* _Entries provided_:
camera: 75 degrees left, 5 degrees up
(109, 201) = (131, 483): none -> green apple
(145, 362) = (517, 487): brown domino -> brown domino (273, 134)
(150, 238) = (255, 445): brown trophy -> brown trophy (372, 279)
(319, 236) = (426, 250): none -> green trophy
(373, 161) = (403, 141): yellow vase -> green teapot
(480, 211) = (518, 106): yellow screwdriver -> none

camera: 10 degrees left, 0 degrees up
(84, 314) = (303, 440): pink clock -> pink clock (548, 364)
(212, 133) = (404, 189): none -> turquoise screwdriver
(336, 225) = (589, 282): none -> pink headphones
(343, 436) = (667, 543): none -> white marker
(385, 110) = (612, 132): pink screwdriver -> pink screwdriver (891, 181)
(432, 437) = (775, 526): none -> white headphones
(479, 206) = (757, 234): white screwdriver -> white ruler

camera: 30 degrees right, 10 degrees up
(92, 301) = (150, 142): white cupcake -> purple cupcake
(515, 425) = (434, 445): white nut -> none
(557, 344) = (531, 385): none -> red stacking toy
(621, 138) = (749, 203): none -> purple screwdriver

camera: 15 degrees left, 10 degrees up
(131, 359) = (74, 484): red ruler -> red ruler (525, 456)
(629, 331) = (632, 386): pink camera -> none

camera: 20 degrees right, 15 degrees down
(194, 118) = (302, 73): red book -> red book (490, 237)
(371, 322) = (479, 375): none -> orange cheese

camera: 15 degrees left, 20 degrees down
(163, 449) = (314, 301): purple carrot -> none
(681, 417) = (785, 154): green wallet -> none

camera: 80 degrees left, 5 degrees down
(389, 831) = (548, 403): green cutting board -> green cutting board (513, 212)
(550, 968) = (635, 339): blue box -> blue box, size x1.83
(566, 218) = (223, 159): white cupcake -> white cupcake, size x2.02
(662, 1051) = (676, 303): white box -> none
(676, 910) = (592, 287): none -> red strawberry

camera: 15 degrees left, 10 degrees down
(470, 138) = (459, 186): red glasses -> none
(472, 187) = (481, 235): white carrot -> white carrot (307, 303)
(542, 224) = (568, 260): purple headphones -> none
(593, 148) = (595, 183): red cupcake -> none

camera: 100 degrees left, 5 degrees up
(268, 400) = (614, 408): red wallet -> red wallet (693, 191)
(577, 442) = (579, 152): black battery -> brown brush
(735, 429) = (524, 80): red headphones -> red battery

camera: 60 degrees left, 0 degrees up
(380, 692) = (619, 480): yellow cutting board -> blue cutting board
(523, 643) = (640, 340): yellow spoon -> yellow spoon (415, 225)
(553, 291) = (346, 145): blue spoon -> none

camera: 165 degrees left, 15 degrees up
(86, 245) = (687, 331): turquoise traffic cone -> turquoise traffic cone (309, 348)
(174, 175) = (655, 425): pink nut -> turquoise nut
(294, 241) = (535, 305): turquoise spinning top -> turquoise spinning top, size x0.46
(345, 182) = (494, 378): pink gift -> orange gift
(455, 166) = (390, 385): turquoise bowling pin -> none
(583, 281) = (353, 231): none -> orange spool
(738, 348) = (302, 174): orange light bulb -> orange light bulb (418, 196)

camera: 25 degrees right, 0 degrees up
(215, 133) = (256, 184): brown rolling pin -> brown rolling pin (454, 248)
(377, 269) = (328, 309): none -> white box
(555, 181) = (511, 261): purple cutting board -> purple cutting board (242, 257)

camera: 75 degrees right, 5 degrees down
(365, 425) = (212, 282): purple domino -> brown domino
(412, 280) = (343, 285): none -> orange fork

* _Work instruction_: The data is to be reproduced in full, every line intact.

* _Written solution_:
camera: 75 degrees left, 5 degrees up
(109, 201) = (131, 483): none -> green apple
(145, 362) = (517, 487): brown domino -> brown domino (273, 134)
(150, 238) = (255, 445): brown trophy -> brown trophy (372, 279)
(319, 236) = (426, 250): none -> green trophy
(373, 161) = (403, 141): yellow vase -> green teapot
(480, 211) = (518, 106): yellow screwdriver -> none

camera: 10 degrees left, 0 degrees up
(84, 314) = (303, 440): pink clock -> pink clock (548, 364)
(212, 133) = (404, 189): none -> turquoise screwdriver
(336, 225) = (589, 282): none -> pink headphones
(343, 436) = (667, 543): none -> white marker
(385, 110) = (612, 132): pink screwdriver -> pink screwdriver (891, 181)
(432, 437) = (775, 526): none -> white headphones
(479, 206) = (757, 234): white screwdriver -> white ruler

camera: 30 degrees right, 10 degrees up
(92, 301) = (150, 142): white cupcake -> purple cupcake
(515, 425) = (434, 445): white nut -> none
(557, 344) = (531, 385): none -> red stacking toy
(621, 138) = (749, 203): none -> purple screwdriver

camera: 15 degrees left, 10 degrees up
(131, 359) = (74, 484): red ruler -> red ruler (525, 456)
(629, 331) = (632, 386): pink camera -> none

camera: 20 degrees right, 15 degrees down
(194, 118) = (302, 73): red book -> red book (490, 237)
(371, 322) = (479, 375): none -> orange cheese

camera: 15 degrees left, 20 degrees down
(163, 449) = (314, 301): purple carrot -> none
(681, 417) = (785, 154): green wallet -> none

camera: 80 degrees left, 5 degrees down
(389, 831) = (548, 403): green cutting board -> green cutting board (513, 212)
(550, 968) = (635, 339): blue box -> blue box, size x1.83
(566, 218) = (223, 159): white cupcake -> white cupcake, size x2.02
(662, 1051) = (676, 303): white box -> none
(676, 910) = (592, 287): none -> red strawberry

camera: 15 degrees left, 10 degrees down
(470, 138) = (459, 186): red glasses -> none
(472, 187) = (481, 235): white carrot -> white carrot (307, 303)
(542, 224) = (568, 260): purple headphones -> none
(593, 148) = (595, 183): red cupcake -> none

camera: 100 degrees left, 5 degrees up
(268, 400) = (614, 408): red wallet -> red wallet (693, 191)
(577, 442) = (579, 152): black battery -> brown brush
(735, 429) = (524, 80): red headphones -> red battery

camera: 60 degrees left, 0 degrees up
(380, 692) = (619, 480): yellow cutting board -> blue cutting board
(523, 643) = (640, 340): yellow spoon -> yellow spoon (415, 225)
(553, 291) = (346, 145): blue spoon -> none

camera: 165 degrees left, 15 degrees up
(86, 245) = (687, 331): turquoise traffic cone -> turquoise traffic cone (309, 348)
(174, 175) = (655, 425): pink nut -> turquoise nut
(294, 241) = (535, 305): turquoise spinning top -> turquoise spinning top, size x0.46
(345, 182) = (494, 378): pink gift -> orange gift
(455, 166) = (390, 385): turquoise bowling pin -> none
(583, 281) = (353, 231): none -> orange spool
(738, 348) = (302, 174): orange light bulb -> orange light bulb (418, 196)

camera: 25 degrees right, 0 degrees up
(215, 133) = (256, 184): brown rolling pin -> brown rolling pin (454, 248)
(377, 269) = (328, 309): none -> white box
(555, 181) = (511, 261): purple cutting board -> purple cutting board (242, 257)

camera: 75 degrees right, 5 degrees down
(365, 425) = (212, 282): purple domino -> brown domino
(412, 280) = (343, 285): none -> orange fork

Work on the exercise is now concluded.